No pictures in the copy, please: retype all the records exactly.

RECORDS FOR THE TASK Block Start

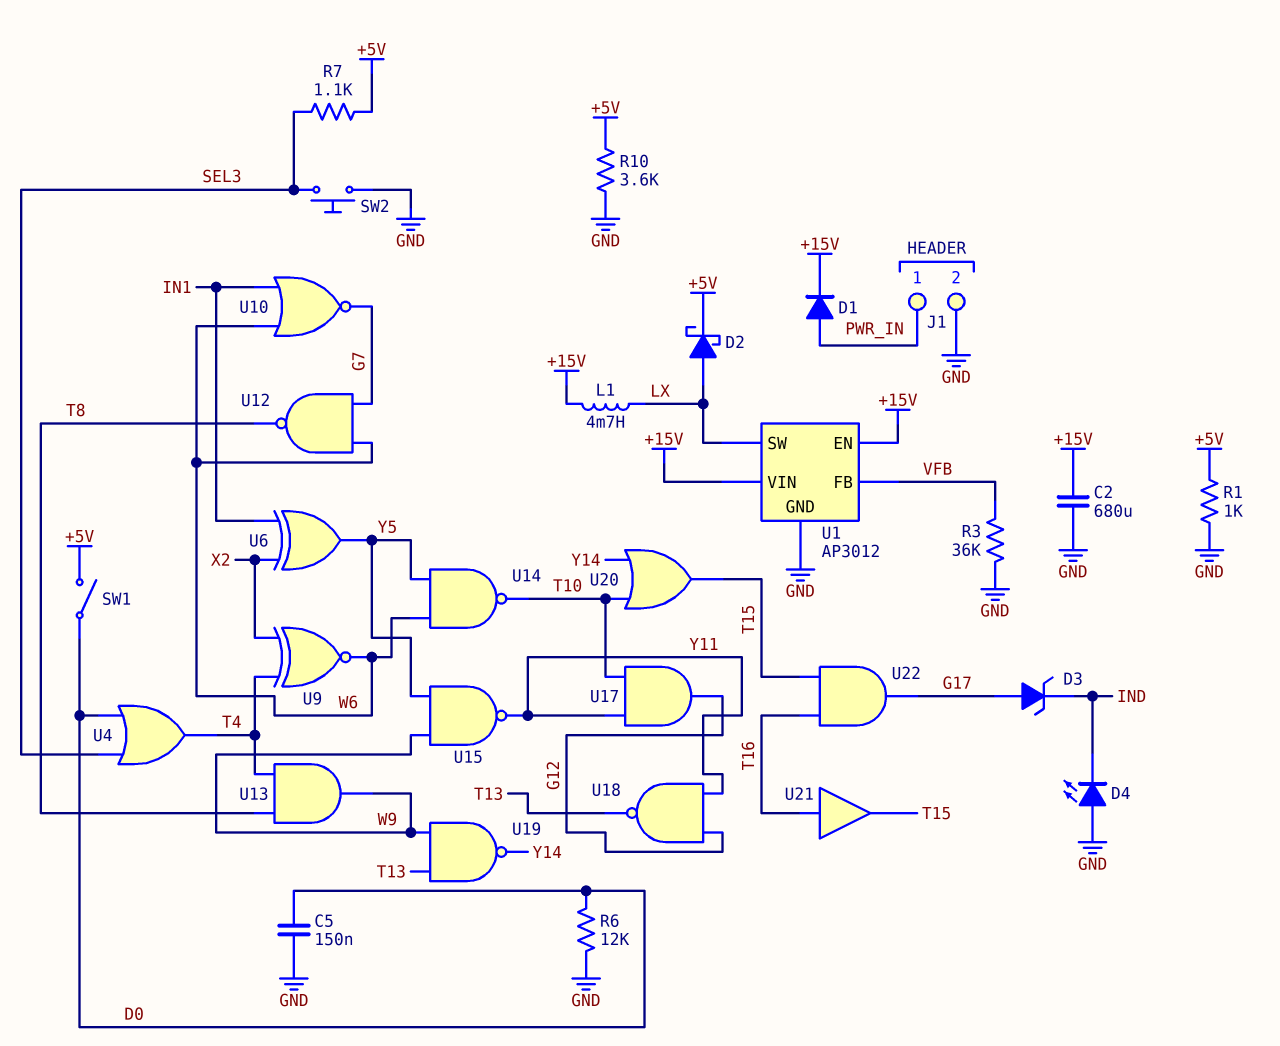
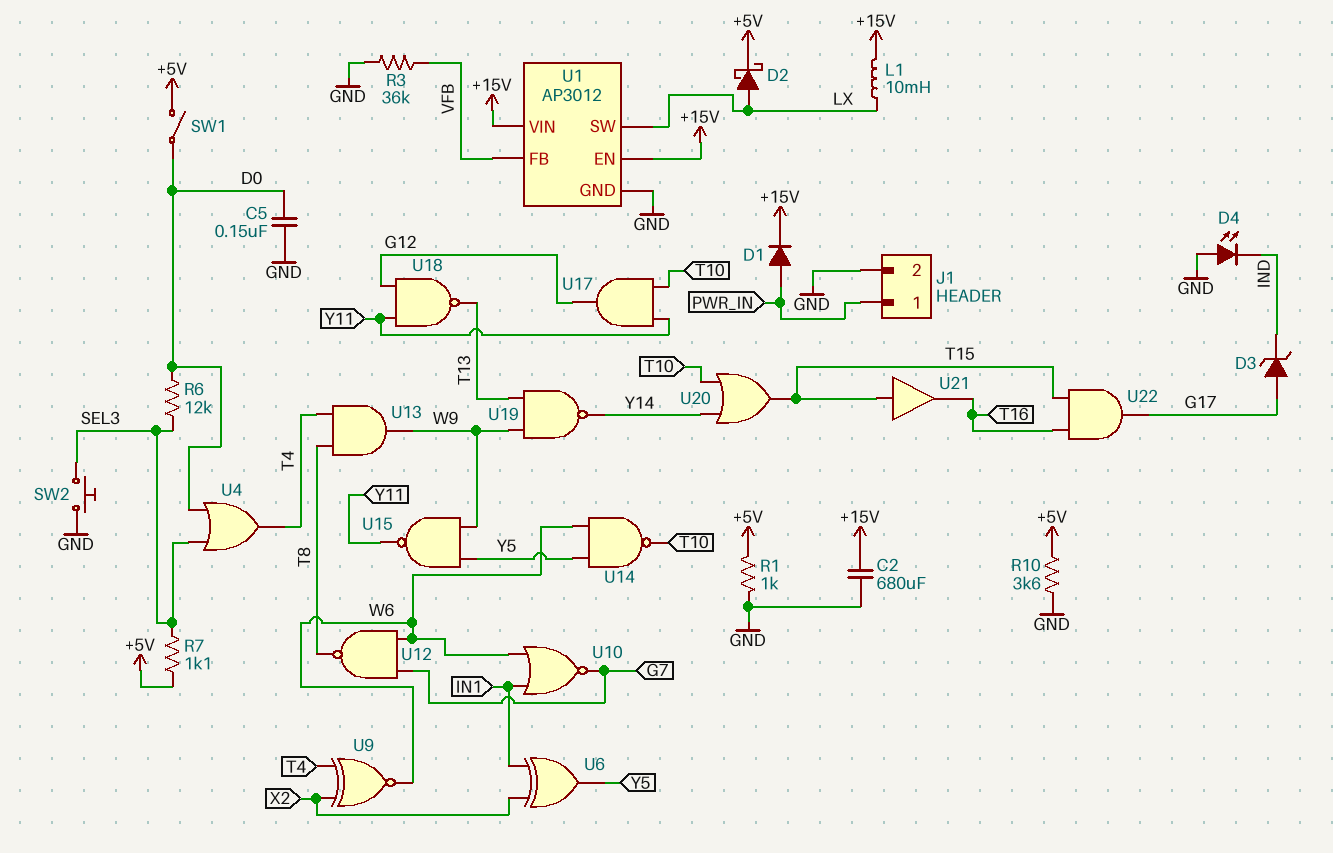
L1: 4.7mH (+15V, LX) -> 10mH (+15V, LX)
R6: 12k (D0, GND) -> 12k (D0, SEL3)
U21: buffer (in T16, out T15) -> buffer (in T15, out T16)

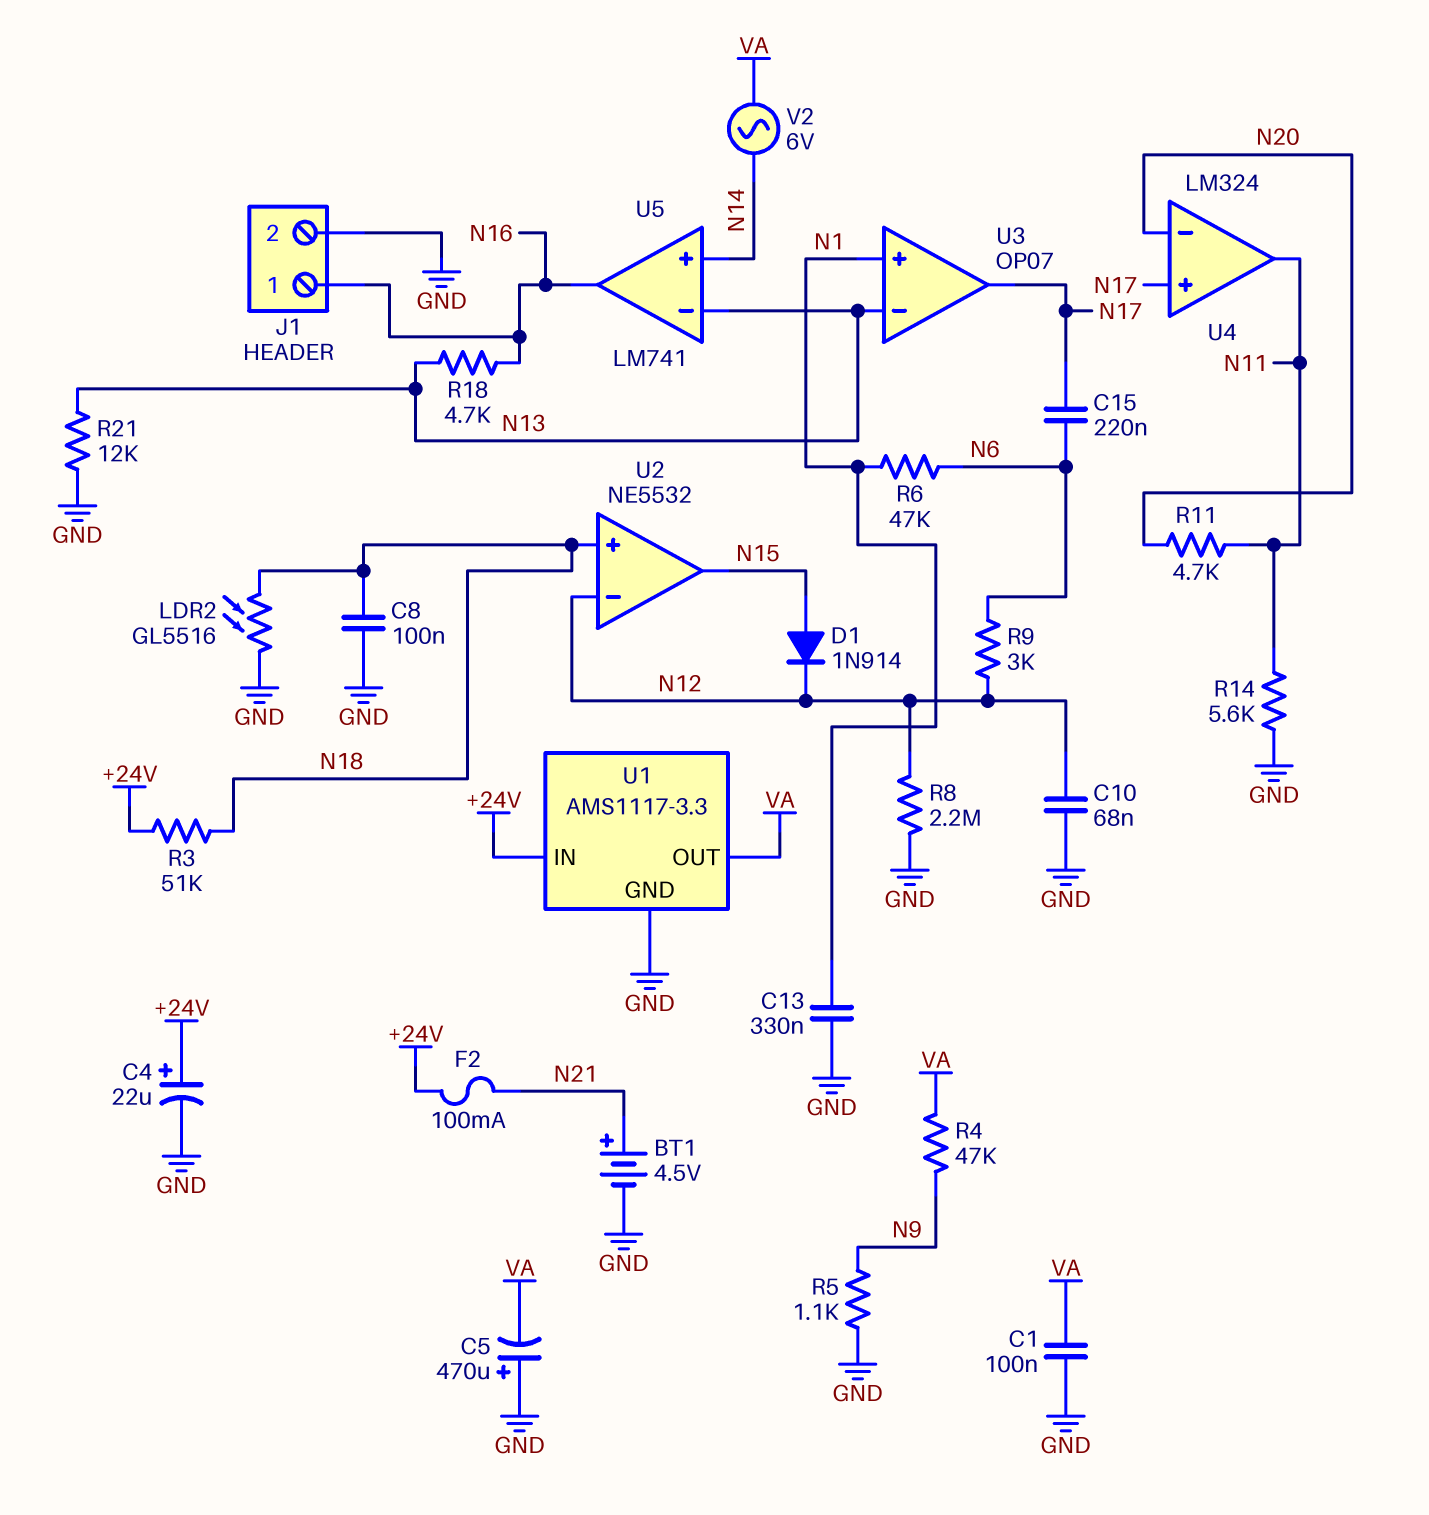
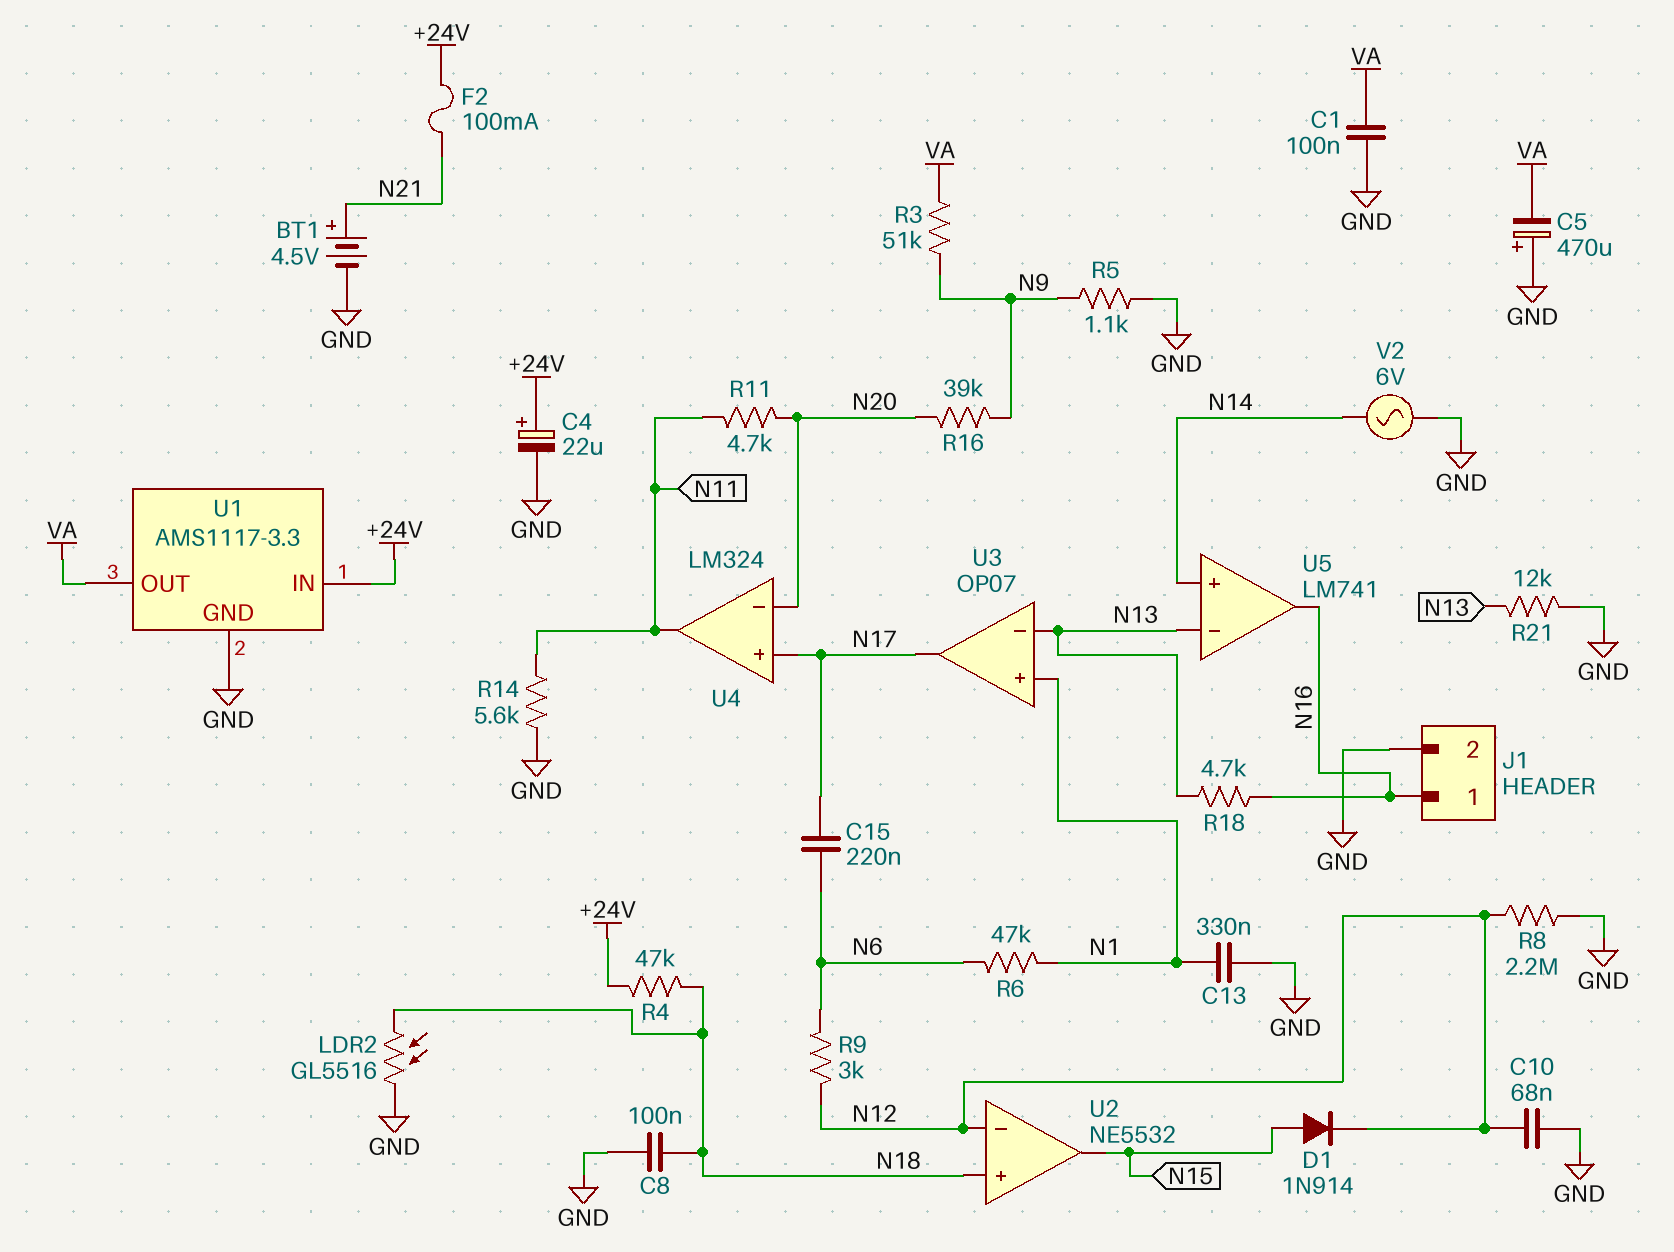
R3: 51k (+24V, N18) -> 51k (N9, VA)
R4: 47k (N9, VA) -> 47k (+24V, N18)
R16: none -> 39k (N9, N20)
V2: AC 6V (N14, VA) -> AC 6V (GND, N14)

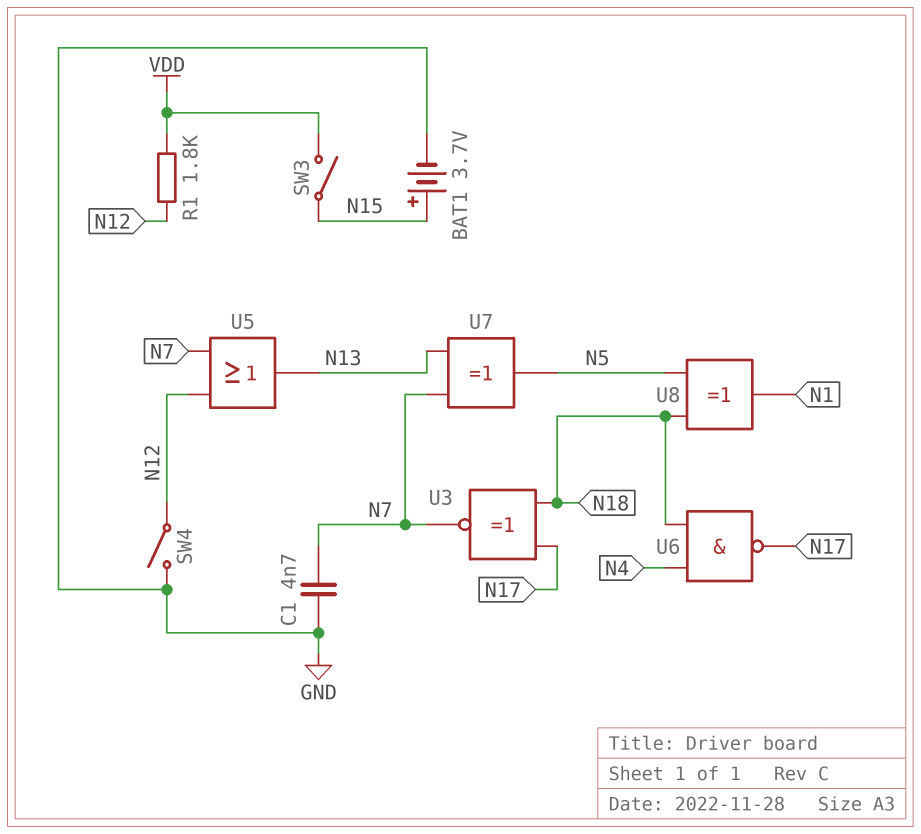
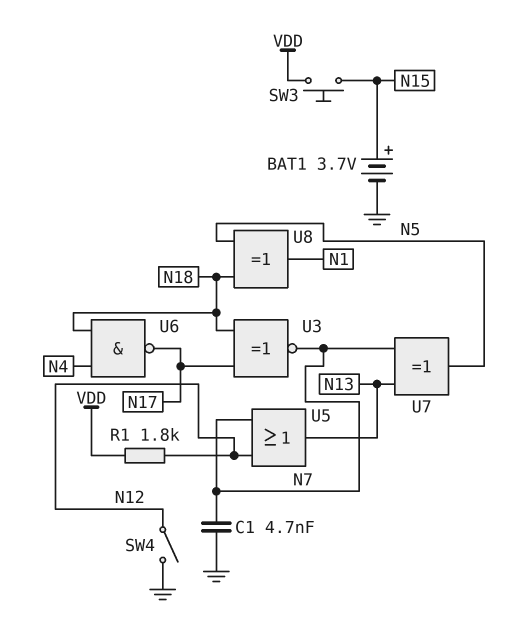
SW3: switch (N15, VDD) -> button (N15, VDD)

RECORDS FOR THE TASK Block End

WRITTEN RESPONSE:
L1: 4.7mH (+15V, LX) -> 10mH (+15V, LX)
R6: 12k (D0, GND) -> 12k (D0, SEL3)
U21: buffer (in T16, out T15) -> buffer (in T15, out T16)

R3: 51k (+24V, N18) -> 51k (N9, VA)
R4: 47k (N9, VA) -> 47k (+24V, N18)
R16: none -> 39k (N9, N20)
V2: AC 6V (N14, VA) -> AC 6V (GND, N14)

SW3: switch (N15, VDD) -> button (N15, VDD)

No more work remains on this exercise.